____ Exercise inputs
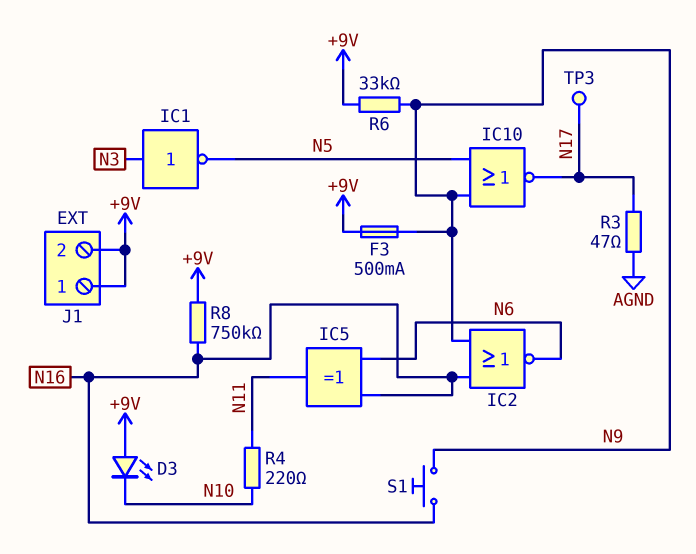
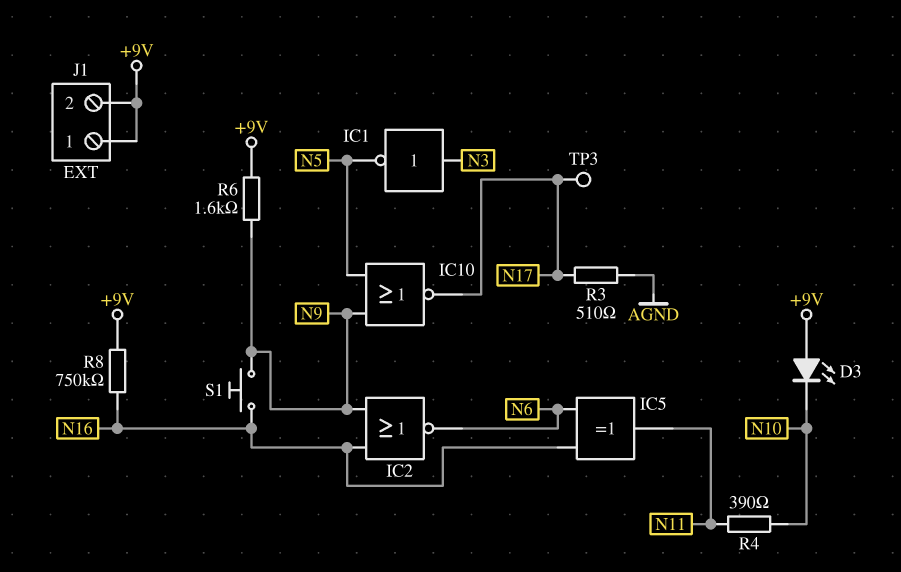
F3: 500mA (+9V, N9) -> none
R3: 47 (AGND, N17) -> 510 (AGND, N17)
R4: 220 (N10, N11) -> 390 (N10, N11)
R6: 33k (+9V, N9) -> 1.6k (+9V, N9)

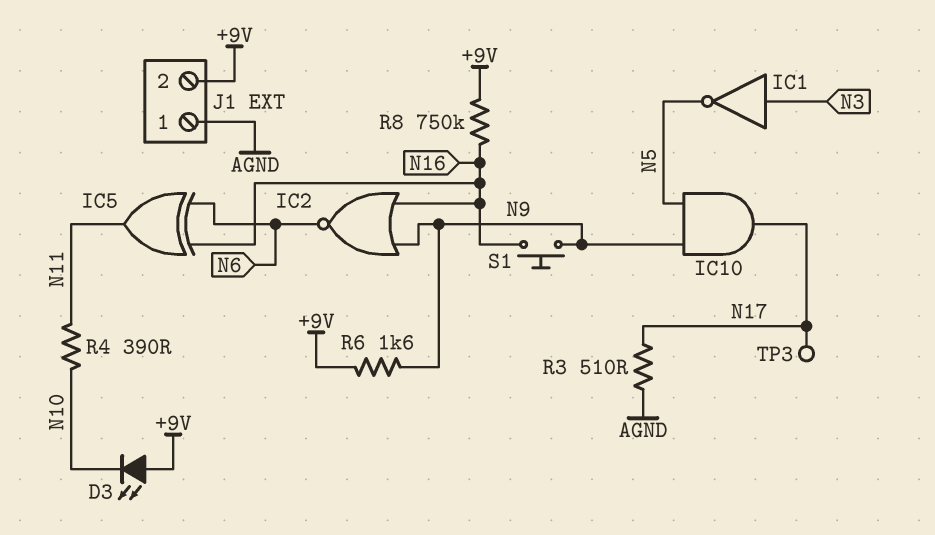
IC10: NOR (in N5, in N9, out N17) -> AND (in N5, in N9, out N17)
J1 pin 1: +9V -> AGND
________
What you have to do ▸ Every line above should be printed again word for word, without its pictures.

Problem solution ▸
F3: 500mA (+9V, N9) -> none
R3: 47 (AGND, N17) -> 510 (AGND, N17)
R4: 220 (N10, N11) -> 390 (N10, N11)
R6: 33k (+9V, N9) -> 1.6k (+9V, N9)

IC10: NOR (in N5, in N9, out N17) -> AND (in N5, in N9, out N17)
J1 pin 1: +9V -> AGND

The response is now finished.